**Problem statement:**
Retype the lines below, from the one containing "Standing shorter between" through the end of the items, with both of those ends included.

**Given records:**

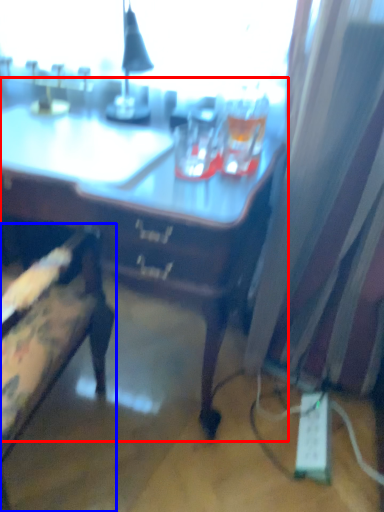
Question: Which object appears closest to the camera in this image, desk (highlighted by a red box) or chair (highlighted by a blue box)?

Choices:
 (A) desk
 (B) chair

Answer: (B)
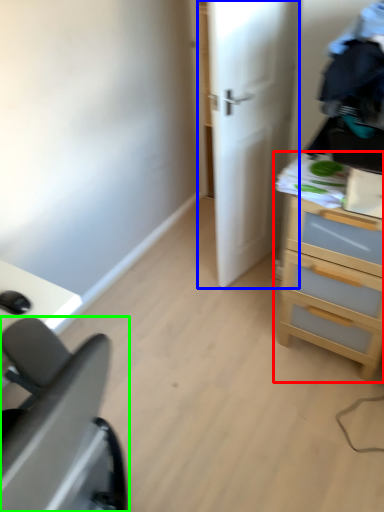
Question: Which object is positioned closest to chest of drawers (highlighted by a red box)? Select from door (highlighted by a blue box) and furniture (highlighted by a green box).

Choices:
 (A) door
 (B) furniture

Answer: (A)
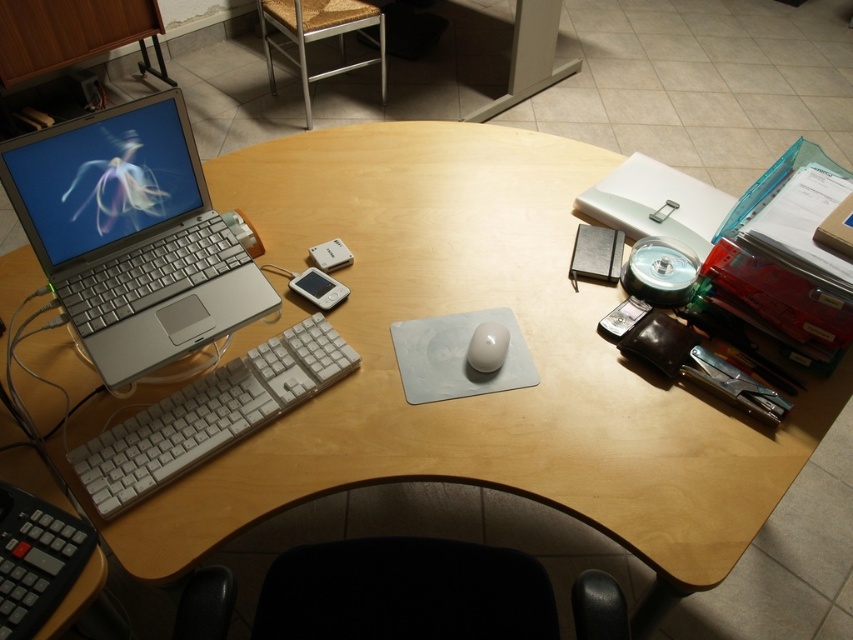
Is silver metallic laptop at left further to the viewer compared to white plastic keyboard at left?

Yes, it is.

Who is positioned more to the right, silver metallic laptop at left or white plastic keyboard at left?

white plastic keyboard at left

Does point (62, 184) come in front of point (312, 356)?

That is True.

Where is `silver metallic laptop at left`? Image resolution: width=853 pixels, height=640 pixels. silver metallic laptop at left is located at coordinates (131, 236).

Can you confirm if white plastic keyboard at left is bigger than white matte mouse at center?

Yes, white plastic keyboard at left is bigger than white matte mouse at center.

Can you confirm if white plastic keyboard at left is positioned to the left of white matte mouse at center?

Yes, white plastic keyboard at left is to the left of white matte mouse at center.

Where is `white plastic keyboard at left`? white plastic keyboard at left is located at coordinates (209, 413).

The height and width of the screenshot is (640, 853). What are the coordinates of `white plastic keyboard at left` in the screenshot? It's located at (209, 413).

Does silver metallic laptop at left appear under white matte mouse at center?

Incorrect, silver metallic laptop at left is not positioned below white matte mouse at center.

Is silver metallic laptop at left thinner than white matte mouse at center?

In fact, silver metallic laptop at left might be wider than white matte mouse at center.

The image size is (853, 640). In order to click on silver metallic laptop at left in this screenshot , I will do `click(131, 236)`.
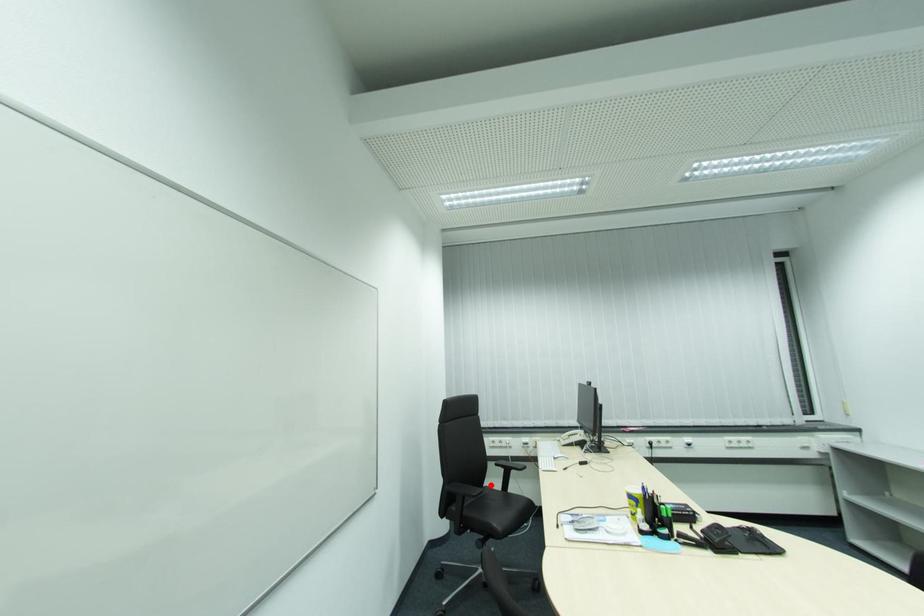
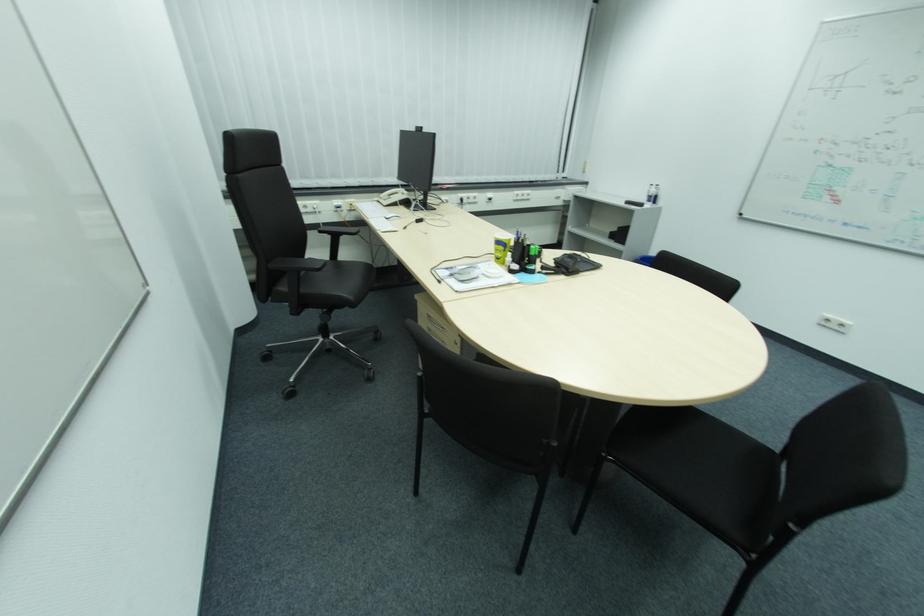
The point at the highlighted location is marked in the first image. Where is the corresponding point in the second image?

(311, 257)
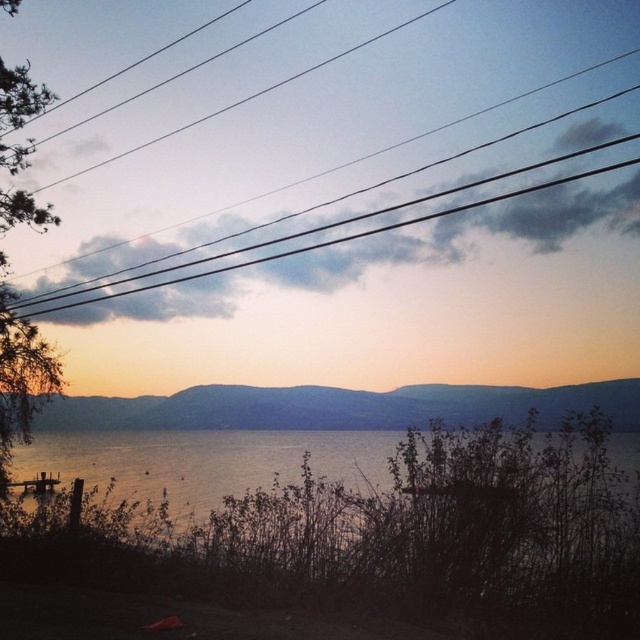
Question: From the image, what is the correct spatial relationship of silvery reflective water at lower center in relation to black wire at upper center?

Choices:
 (A) above
 (B) below

Answer: (B)

Question: Which object appears farthest from the camera in this image?

Choices:
 (A) silvery reflective water at lower center
 (B) black wire at upper center

Answer: (B)

Question: Is silvery reflective water at lower center wider than black wire at upper center?

Choices:
 (A) yes
 (B) no

Answer: (B)

Question: Is silvery reflective water at lower center smaller than black wire at upper center?

Choices:
 (A) yes
 (B) no

Answer: (A)

Question: Which point appears closest to the camera in this image?

Choices:
 (A) (620, 436)
 (B) (243, 99)

Answer: (A)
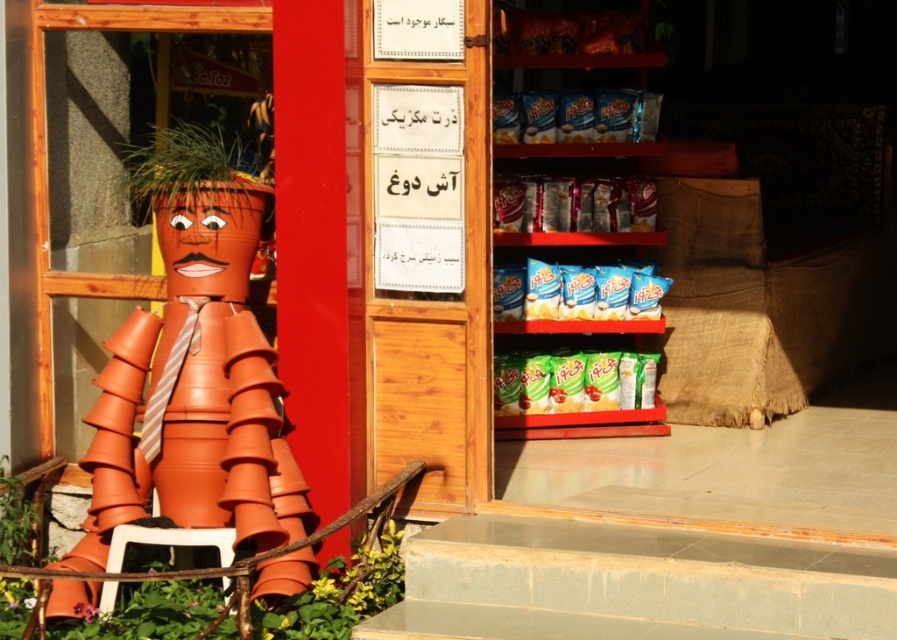
You are a delivery person who needs to place a package between the shiny metallic chips at upper right and the blue glossy chips at upper center. The package is 14 inches long. Can you fit it between them without overlapping either chip?

The distance between the shiny metallic chips at upper right and the blue glossy chips at upper center is 13.67 inches. Since the package is 14 inches long, it is slightly longer than the available space. Therefore, you cannot fit the package between them without overlapping either chip.

You are standing in front of the store entrance and want to determine the relative positions of two points marked in the scene. Which point is closer to you, point (556, 310) or point (606, 109)?

Point (556, 310) is further to the viewer than point (606, 109), so point (606, 109) is closer to you.

Consider the image. You are a customer standing in front of the store entrance. You want to place a new decorative item between the blue glossy chips at upper right and the blue glossy chips at upper center. The item you have is 10 inches long. Do you think it will fit in the space between them?

The blue glossy chips at upper right is 31.91 inches away from blue glossy chips at upper center. Since the space between them is 31.91 inches and the item is only 10 inches long, it will easily fit between them.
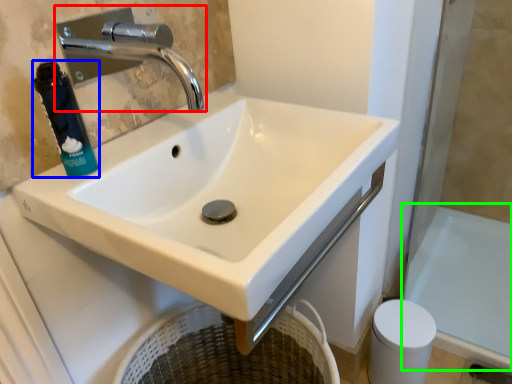
Question: Which is nearer to the tap (highlighted by a red box)? mouthwash (highlighted by a blue box) or bath (highlighted by a green box).

Choices:
 (A) mouthwash
 (B) bath

Answer: (A)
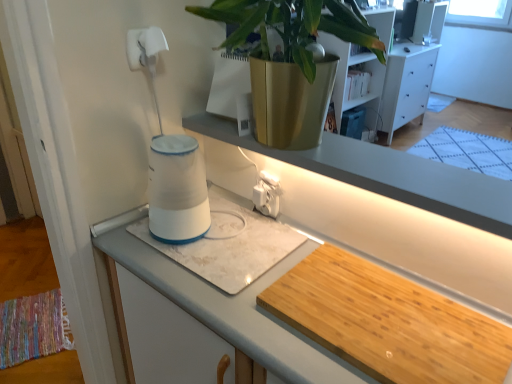
This screenshot has height=384, width=512. What are the coordinates of `free space underneath white glossy cup at center, placed as the 2th wide when sorted from right to left (from a real-world perspective)` in the screenshot? It's located at (236, 240).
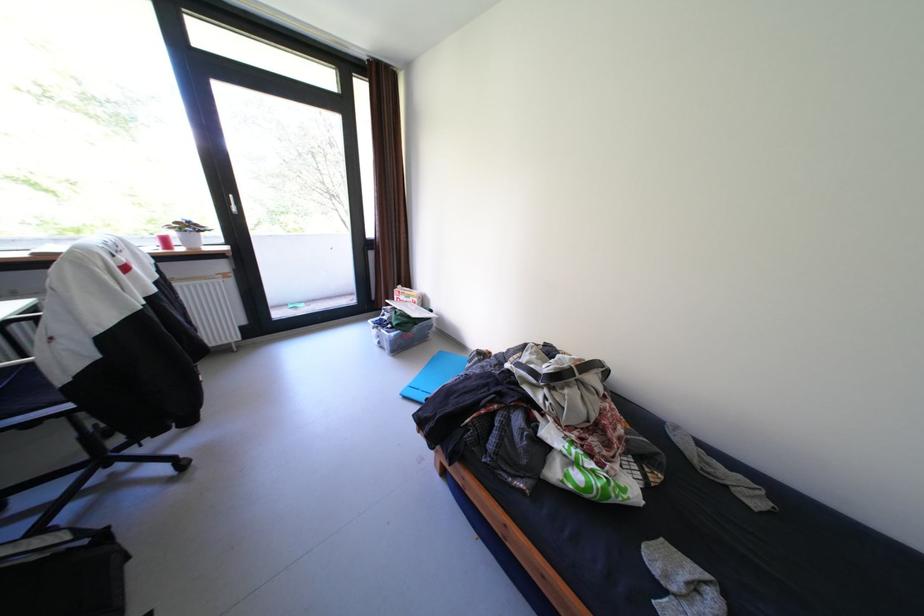
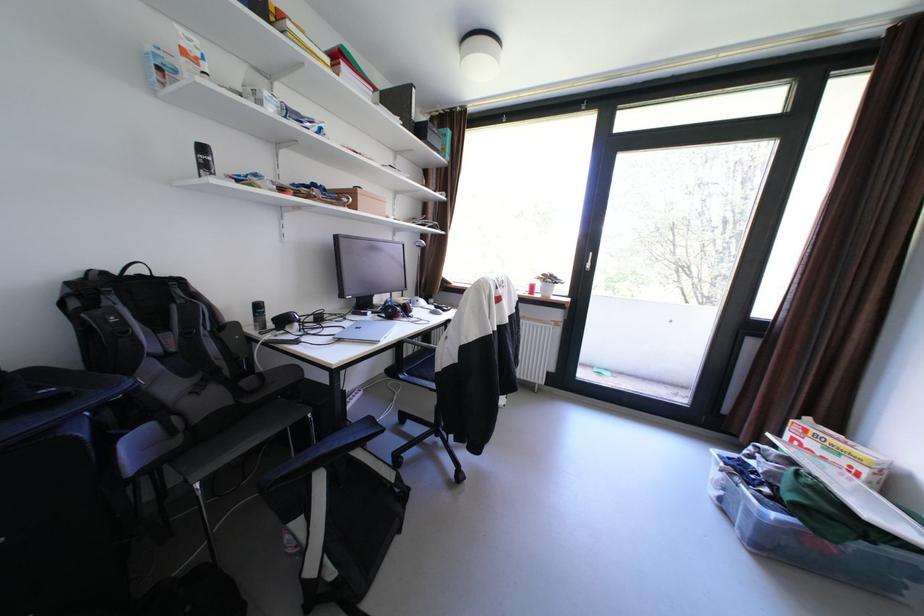
Locate, in the second image, the point that corresponds to pixel 403 334 in the first image.

(784, 516)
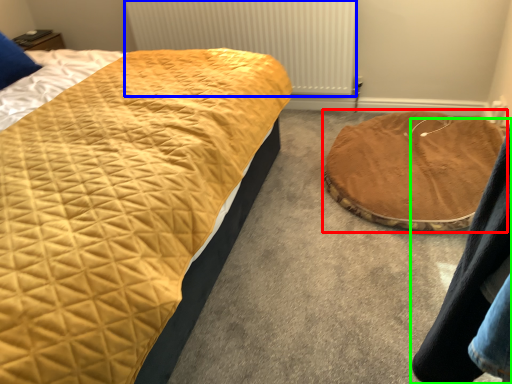
Question: Based on their relative distances, which object is nearer to cat bed (highlighted by a red box)? Choose from radiator (highlighted by a blue box) and couple (highlighted by a green box).

Choices:
 (A) radiator
 (B) couple

Answer: (A)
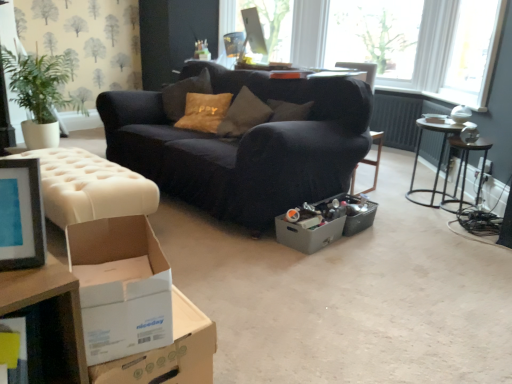
Question: From a real-world perspective, is white cardboard box at lower left, positioned as the 3th cardboard box in back-to-front order, above or below metallic dark brown side table at right?

Choices:
 (A) below
 (B) above

Answer: (B)

Question: Is white cardboard box at lower left, positioned as the 3th cardboard box in back-to-front order, bigger or smaller than metallic dark brown side table at right?

Choices:
 (A) small
 (B) big

Answer: (A)

Question: Which object is the farthest from the white cardboard box at lower left, which is the second cardboard box in right-to-left order?

Choices:
 (A) metallic silver table at right, acting as the 1th table starting from the right
 (B) velvet dark blue couch at center
 (C) white tufted ottoman at left
 (D) metallic dark brown side table at right
 (E) gray cardboard box at center, which appears as the third cardboard box when viewed from the front

Answer: (D)

Question: Which of these objects is positioned farthest from the velvet dark blue couch at center?

Choices:
 (A) transparent glass window at upper right
 (B) white cardboard box at lower left, which is the first cardboard box in left-to-right order
 (C) metallic dark brown side table at right
 (D) matte black picture frame at left
 (E) gray cardboard box at center, which is the 1th cardboard box from back to front

Answer: (A)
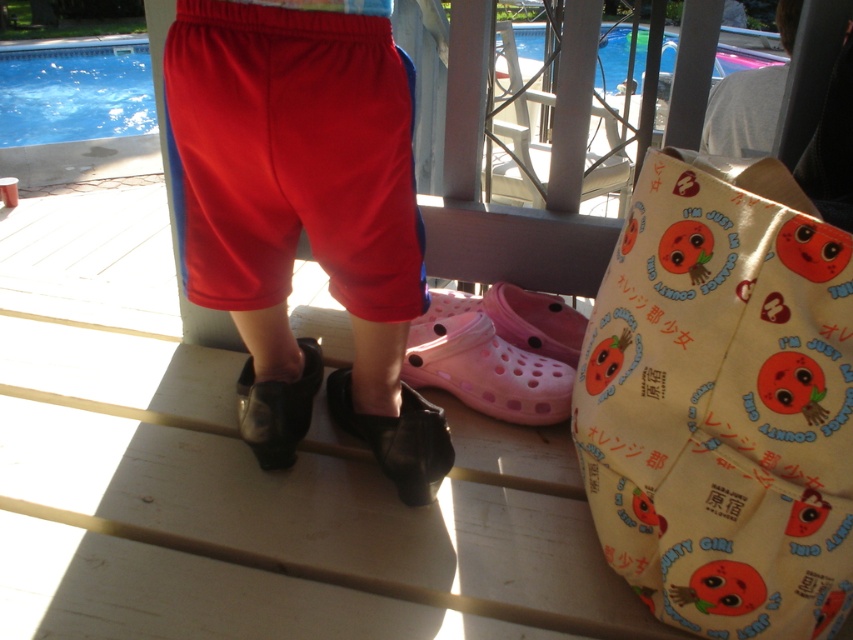
Question: From the image, what is the correct spatial relationship of pink rubber clog at center in relation to pink rubber shoe at center?

Choices:
 (A) left
 (B) right

Answer: (A)

Question: Which object is positioned farthest from the yellow paper bag at upper right?

Choices:
 (A) red matte shorts at center
 (B) pink rubber clog at center
 (C) black leather shoe at lower center

Answer: (C)

Question: Considering the real-world distances, which object is closest to the black leather shoe at center?

Choices:
 (A) blue glossy water at upper center
 (B) blue glossy water at upper left
 (C) yellow paper bag at upper right
 (D) red matte shorts at center

Answer: (D)

Question: Does yellow paper bag at upper right appear on the right side of black leather shoe at lower center?

Choices:
 (A) no
 (B) yes

Answer: (B)

Question: Is blue glossy water at upper left in front of pink rubber clog at center?

Choices:
 (A) no
 (B) yes

Answer: (A)

Question: Which point is farther to the camera?

Choices:
 (A) pink rubber clog at center
 (B) blue glossy water at upper center

Answer: (B)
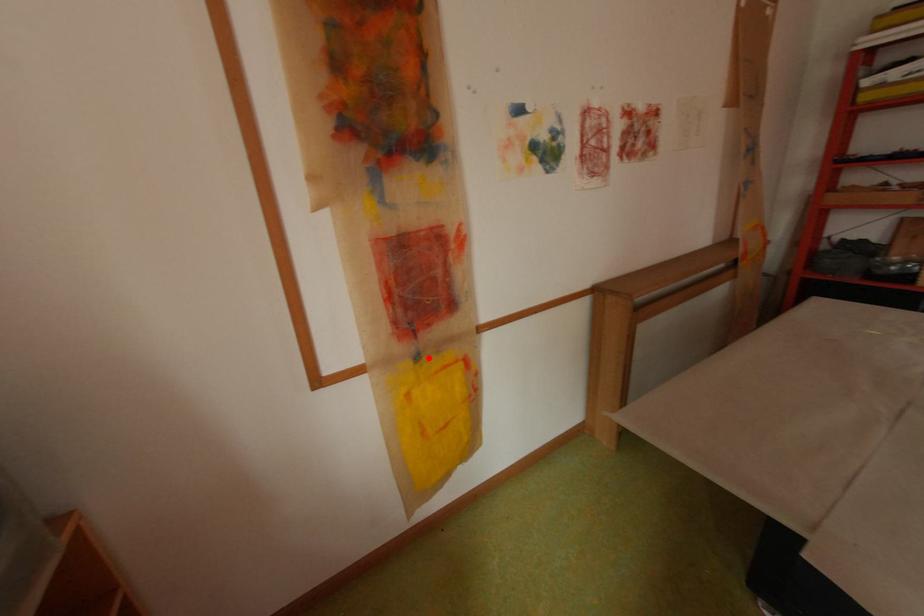
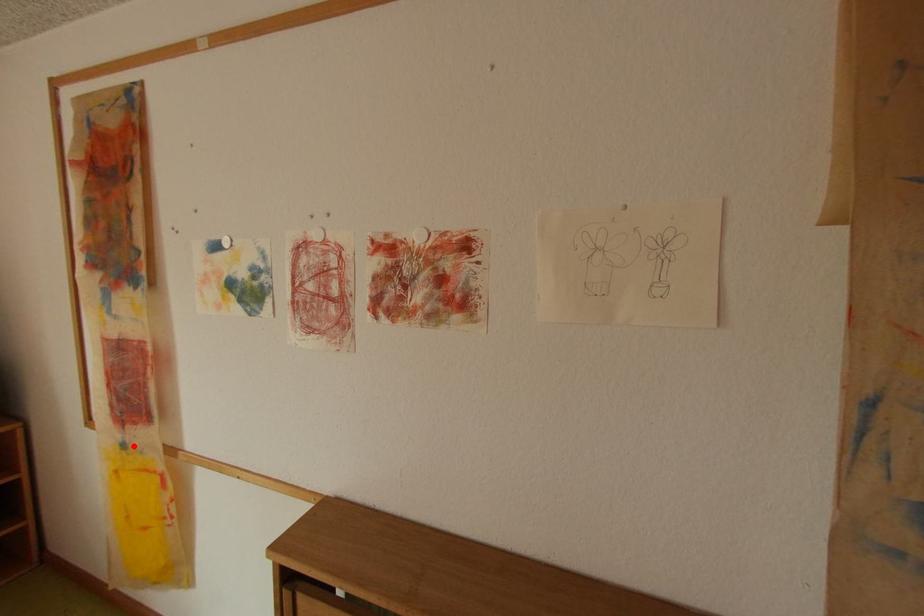
I am providing you with two images of the same scene from different viewpoints. A red point is marked on the first image and another point is marked on the second image. Does the point marked in image1 correspond to the same location as the one in image2?

Yes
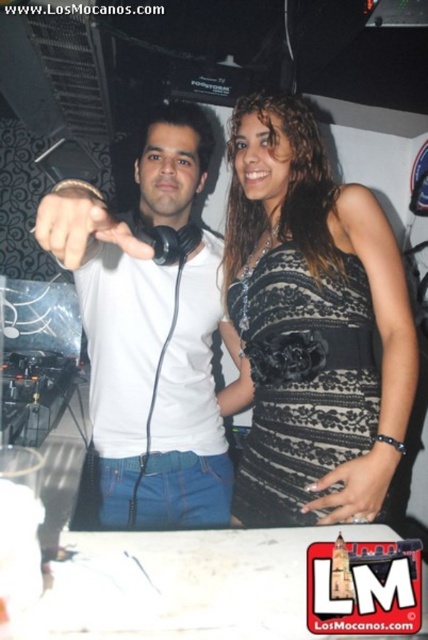
Describe the element at coordinates (312, 324) in the screenshot. The height and width of the screenshot is (640, 428). I see `black lace dress at center` at that location.

Which of these two, black lace dress at center or white matte t-shirt at center, stands shorter?

Standing shorter between the two is black lace dress at center.

This screenshot has width=428, height=640. What do you see at coordinates (312, 324) in the screenshot?
I see `black lace dress at center` at bounding box center [312, 324].

Find the location of a particular element. black lace dress at center is located at coordinates (x=312, y=324).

**Exercise output:**
Standing shorter between the two is black lace dress at center.

This screenshot has width=428, height=640. What do you see at coordinates (312, 324) in the screenshot?
I see `black lace dress at center` at bounding box center [312, 324].

Find the location of a particular element. black lace dress at center is located at coordinates (x=312, y=324).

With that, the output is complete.